■ Goal of the exercise ■
Which lines in the material below contain the string "Provide", matching its capitalization exactly? Sift those lines out and copy each one.

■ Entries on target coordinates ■
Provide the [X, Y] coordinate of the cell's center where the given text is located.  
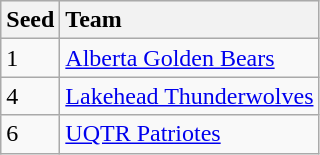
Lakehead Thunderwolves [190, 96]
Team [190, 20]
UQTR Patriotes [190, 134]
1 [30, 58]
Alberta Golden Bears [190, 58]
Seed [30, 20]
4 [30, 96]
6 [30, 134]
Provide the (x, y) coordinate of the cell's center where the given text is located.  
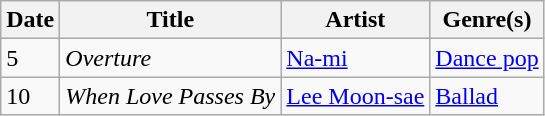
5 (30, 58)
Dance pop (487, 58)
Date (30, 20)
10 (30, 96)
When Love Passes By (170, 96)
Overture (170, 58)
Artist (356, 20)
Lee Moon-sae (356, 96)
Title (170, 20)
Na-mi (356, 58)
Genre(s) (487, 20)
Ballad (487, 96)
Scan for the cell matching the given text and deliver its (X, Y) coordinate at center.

■ Solution to this exercise ■
Provide the [X, Y] coordinate of the cell's center where the given text is located.  
Provide the (x, y) coordinate of the cell's center where the given text is located.  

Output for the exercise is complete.